Which of the lines in the listing that follows hold "switch"? Pull each one out.
[Supplied data Boundary: Start]
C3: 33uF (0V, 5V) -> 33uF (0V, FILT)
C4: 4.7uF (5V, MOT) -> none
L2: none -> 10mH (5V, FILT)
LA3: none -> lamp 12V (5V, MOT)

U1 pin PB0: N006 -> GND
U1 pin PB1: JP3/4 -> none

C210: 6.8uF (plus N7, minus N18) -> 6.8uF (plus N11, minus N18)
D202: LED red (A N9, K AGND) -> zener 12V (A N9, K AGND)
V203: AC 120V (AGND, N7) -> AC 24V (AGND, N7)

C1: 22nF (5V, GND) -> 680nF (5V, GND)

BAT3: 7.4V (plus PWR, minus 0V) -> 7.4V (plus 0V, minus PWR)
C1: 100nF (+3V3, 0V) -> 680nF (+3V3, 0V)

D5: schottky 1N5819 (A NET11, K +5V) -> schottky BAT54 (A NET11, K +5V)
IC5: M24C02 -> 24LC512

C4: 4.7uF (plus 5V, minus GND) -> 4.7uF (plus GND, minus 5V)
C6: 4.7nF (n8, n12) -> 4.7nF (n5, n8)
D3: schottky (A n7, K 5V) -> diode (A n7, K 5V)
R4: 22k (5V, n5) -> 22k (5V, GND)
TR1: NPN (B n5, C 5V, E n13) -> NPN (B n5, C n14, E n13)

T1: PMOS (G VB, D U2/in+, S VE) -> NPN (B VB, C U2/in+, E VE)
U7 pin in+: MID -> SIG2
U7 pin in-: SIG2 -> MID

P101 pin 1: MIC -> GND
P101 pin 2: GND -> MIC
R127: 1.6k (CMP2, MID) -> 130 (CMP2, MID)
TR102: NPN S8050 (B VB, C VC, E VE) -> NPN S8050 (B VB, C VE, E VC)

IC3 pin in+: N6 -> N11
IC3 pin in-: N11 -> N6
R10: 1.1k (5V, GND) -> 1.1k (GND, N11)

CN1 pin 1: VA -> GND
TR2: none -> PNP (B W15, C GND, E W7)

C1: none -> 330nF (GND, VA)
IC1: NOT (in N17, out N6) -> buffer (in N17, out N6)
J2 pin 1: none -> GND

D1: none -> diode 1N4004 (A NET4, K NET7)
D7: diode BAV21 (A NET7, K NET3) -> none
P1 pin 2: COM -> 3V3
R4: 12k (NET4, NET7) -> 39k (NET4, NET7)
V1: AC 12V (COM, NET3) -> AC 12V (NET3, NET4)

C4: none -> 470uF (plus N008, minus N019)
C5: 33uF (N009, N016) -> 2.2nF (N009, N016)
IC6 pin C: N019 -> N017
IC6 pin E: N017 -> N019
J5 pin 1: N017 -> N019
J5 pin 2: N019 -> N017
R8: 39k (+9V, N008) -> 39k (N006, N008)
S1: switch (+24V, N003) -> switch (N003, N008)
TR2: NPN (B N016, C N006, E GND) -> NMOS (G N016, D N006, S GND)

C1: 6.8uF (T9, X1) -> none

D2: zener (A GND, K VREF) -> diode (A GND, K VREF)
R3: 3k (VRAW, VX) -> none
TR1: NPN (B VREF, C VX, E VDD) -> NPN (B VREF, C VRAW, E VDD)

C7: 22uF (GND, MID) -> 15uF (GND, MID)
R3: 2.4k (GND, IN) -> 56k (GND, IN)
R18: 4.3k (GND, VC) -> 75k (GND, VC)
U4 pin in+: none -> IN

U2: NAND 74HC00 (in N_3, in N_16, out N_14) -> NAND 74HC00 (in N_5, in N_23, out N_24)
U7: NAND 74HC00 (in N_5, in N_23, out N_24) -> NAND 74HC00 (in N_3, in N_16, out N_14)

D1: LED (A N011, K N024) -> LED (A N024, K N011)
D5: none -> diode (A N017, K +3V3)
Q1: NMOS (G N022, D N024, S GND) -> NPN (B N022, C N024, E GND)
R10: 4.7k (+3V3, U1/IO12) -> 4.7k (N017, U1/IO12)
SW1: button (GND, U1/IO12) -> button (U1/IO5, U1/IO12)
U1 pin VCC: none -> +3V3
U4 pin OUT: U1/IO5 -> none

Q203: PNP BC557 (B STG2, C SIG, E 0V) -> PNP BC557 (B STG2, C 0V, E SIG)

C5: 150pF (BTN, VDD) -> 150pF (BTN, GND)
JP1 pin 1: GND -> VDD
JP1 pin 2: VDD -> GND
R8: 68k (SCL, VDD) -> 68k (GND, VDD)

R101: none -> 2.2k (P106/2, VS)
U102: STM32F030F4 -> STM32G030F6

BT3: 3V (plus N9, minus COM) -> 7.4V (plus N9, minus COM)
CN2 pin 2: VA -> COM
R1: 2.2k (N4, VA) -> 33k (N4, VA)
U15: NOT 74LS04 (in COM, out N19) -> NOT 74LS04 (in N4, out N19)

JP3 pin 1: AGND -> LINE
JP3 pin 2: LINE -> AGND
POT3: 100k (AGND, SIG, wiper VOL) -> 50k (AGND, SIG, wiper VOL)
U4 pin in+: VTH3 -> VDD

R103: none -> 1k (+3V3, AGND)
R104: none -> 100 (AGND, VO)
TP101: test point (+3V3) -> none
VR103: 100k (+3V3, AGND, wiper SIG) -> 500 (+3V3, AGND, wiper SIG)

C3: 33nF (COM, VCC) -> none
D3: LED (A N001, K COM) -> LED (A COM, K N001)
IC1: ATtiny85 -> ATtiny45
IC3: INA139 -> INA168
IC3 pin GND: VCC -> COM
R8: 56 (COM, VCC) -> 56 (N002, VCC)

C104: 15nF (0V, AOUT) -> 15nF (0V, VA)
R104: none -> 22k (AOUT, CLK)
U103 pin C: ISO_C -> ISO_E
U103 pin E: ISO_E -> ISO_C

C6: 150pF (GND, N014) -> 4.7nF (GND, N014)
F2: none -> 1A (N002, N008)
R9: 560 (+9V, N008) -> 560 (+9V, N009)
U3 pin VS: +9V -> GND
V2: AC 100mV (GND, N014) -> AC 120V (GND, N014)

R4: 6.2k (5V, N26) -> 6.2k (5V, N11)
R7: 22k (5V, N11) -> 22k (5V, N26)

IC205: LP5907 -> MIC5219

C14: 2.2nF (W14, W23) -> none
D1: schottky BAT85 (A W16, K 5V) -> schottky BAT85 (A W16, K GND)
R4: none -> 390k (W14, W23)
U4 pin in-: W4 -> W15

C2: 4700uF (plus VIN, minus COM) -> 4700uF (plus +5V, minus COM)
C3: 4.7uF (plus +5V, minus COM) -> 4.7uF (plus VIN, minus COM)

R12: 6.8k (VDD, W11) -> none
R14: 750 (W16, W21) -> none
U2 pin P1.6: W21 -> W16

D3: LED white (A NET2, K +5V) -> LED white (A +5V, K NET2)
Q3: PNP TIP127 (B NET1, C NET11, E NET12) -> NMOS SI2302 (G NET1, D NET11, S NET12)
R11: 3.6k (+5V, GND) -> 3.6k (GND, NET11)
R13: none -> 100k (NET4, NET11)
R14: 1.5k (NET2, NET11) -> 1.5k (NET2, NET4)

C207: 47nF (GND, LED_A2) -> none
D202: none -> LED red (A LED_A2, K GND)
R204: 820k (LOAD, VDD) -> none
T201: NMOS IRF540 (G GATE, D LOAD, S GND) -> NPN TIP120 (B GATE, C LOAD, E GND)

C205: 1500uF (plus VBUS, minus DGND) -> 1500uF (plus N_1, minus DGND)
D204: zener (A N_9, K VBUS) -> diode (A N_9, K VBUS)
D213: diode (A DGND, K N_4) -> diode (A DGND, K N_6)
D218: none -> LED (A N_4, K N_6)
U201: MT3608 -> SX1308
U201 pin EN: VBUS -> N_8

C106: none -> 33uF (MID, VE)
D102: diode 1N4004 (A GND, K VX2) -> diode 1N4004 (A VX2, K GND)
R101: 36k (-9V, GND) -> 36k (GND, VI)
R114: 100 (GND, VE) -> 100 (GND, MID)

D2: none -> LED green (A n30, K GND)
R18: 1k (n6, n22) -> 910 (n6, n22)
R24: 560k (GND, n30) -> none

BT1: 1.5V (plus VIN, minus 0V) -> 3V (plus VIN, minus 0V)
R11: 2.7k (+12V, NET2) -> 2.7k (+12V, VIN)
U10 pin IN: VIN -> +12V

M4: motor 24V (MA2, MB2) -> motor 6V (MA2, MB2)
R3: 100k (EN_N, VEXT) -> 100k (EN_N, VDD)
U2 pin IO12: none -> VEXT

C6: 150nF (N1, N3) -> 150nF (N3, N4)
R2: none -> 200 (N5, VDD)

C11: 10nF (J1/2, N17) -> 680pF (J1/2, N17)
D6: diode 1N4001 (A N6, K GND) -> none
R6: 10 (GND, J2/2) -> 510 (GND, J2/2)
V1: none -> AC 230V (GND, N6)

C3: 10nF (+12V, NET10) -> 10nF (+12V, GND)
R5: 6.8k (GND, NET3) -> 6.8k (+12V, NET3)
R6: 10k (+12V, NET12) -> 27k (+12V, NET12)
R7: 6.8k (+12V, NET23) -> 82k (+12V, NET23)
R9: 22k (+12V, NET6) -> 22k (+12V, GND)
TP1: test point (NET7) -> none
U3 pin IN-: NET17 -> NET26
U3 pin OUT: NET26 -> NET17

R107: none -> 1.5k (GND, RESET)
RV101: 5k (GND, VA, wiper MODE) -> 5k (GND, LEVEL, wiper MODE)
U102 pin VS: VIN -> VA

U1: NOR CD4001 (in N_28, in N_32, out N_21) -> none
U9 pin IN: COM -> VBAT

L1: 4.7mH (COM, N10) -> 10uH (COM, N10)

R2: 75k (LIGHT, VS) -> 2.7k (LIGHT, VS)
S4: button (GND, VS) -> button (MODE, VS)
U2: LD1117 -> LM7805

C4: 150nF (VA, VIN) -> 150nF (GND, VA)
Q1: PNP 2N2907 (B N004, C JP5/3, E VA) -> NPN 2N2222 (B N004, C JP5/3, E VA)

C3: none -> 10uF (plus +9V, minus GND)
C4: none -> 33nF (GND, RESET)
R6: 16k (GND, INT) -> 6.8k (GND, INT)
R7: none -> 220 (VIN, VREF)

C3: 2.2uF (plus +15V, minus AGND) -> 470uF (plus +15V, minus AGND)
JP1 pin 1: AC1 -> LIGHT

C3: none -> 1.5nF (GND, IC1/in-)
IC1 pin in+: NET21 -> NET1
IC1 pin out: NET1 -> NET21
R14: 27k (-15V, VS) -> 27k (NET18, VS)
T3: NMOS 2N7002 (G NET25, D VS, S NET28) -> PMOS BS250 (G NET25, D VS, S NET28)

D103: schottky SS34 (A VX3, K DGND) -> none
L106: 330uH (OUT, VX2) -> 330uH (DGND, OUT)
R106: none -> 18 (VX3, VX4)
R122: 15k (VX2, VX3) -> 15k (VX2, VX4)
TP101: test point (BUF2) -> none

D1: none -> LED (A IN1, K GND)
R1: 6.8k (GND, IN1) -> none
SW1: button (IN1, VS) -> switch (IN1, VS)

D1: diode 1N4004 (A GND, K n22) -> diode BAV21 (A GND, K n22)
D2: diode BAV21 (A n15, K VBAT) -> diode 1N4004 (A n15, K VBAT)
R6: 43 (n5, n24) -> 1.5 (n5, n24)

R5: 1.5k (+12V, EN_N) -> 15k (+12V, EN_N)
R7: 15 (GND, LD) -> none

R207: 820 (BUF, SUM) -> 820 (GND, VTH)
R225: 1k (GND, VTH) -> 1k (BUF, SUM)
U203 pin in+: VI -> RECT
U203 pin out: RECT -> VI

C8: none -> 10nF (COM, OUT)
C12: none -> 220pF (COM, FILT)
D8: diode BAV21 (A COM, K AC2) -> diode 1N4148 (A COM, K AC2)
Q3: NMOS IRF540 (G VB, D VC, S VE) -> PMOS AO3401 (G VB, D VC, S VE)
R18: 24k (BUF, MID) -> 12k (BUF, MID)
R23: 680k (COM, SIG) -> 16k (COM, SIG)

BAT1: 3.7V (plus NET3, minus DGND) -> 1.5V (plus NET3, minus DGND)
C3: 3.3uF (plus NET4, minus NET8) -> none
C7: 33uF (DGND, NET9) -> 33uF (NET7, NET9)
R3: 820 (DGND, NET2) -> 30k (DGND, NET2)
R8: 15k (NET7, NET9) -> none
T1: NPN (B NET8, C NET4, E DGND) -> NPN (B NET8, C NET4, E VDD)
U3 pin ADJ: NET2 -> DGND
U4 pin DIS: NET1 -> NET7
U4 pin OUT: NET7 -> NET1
[Supplied data Boundary: End]
▶ **Reply**
S1: switch (+24V, N003) -> switch (N003, N008)
SW1: button (IN1, VS) -> switch (IN1, VS)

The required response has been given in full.